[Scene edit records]

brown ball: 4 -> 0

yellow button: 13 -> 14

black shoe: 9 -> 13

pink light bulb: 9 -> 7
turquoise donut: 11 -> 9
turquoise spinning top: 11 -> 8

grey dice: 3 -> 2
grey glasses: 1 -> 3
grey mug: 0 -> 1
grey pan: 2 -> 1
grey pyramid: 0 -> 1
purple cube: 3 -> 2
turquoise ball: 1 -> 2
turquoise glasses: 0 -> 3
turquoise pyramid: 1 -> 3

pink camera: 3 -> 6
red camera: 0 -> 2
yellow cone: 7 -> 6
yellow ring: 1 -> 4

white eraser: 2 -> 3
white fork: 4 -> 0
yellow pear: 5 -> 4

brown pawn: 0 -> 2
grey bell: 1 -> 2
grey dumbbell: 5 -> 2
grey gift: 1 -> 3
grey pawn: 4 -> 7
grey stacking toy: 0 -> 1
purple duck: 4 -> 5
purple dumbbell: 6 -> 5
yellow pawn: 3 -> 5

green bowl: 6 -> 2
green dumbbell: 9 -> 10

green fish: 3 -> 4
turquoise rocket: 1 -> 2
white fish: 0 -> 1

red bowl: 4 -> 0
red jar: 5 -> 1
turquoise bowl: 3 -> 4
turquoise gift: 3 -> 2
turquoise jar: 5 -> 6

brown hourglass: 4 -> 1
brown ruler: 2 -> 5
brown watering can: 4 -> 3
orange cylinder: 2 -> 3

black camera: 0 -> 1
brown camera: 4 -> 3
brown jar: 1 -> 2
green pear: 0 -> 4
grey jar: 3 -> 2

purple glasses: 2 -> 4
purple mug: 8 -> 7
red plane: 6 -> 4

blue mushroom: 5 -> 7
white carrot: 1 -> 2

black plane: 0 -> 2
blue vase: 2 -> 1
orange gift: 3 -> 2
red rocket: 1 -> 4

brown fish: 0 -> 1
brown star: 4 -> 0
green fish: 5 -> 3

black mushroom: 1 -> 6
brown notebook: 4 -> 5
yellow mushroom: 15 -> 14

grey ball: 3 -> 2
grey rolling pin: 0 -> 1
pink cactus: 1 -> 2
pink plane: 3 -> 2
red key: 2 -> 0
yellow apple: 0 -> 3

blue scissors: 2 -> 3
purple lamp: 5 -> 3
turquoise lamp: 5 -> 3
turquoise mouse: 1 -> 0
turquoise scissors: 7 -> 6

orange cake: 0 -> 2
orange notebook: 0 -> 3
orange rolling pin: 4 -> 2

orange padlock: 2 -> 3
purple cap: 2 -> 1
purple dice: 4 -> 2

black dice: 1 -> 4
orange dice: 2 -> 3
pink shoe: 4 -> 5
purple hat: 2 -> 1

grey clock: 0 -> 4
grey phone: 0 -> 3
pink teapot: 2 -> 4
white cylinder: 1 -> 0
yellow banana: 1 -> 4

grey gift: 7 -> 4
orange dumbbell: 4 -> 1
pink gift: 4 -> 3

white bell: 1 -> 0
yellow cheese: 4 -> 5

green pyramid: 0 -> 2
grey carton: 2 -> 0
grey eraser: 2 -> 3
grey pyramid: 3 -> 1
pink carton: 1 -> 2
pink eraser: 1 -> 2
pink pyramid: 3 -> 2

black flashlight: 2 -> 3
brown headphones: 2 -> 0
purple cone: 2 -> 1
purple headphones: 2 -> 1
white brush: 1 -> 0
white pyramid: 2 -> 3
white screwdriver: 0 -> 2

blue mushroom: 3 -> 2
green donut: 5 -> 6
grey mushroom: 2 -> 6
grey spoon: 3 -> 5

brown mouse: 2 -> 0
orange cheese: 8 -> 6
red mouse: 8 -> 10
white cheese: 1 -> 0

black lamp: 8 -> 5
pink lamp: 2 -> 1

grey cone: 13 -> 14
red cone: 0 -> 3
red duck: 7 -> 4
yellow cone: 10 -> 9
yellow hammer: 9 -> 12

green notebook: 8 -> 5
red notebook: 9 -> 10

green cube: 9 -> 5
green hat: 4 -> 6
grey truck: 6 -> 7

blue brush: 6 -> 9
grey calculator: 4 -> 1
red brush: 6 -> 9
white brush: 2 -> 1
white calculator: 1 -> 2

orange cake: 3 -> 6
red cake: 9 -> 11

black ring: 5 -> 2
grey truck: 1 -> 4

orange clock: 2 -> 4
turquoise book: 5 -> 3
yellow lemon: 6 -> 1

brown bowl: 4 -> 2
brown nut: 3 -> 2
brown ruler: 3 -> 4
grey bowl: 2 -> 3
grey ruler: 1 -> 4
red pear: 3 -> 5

■ WORK TO COMPLETE ■
Write out every line of the entries that holds the word "cake".

■ EXERCISE OUTPUT ■
orange cake: 0 -> 2
orange cake: 3 -> 6
red cake: 9 -> 11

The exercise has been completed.